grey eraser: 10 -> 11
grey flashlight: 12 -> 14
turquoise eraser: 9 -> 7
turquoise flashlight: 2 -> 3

---

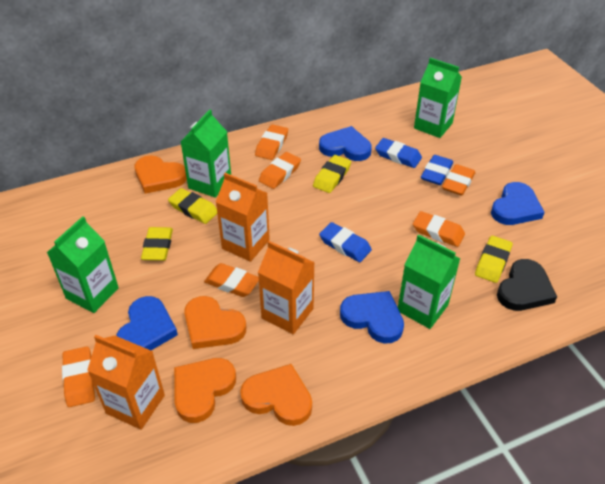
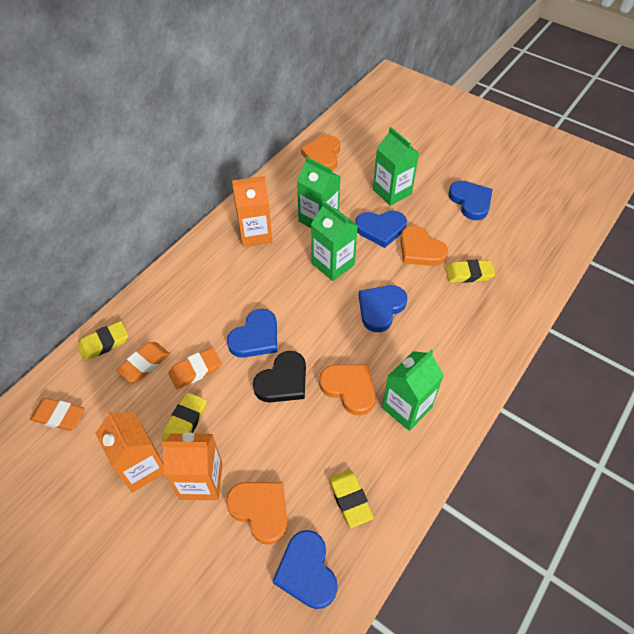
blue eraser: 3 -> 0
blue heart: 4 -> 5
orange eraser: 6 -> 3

◆ ACTIVITY: Bring together all lines in the records where the word "flashlight" is found.

◆ PROBLEM SOLUTION:
grey flashlight: 12 -> 14
turquoise flashlight: 2 -> 3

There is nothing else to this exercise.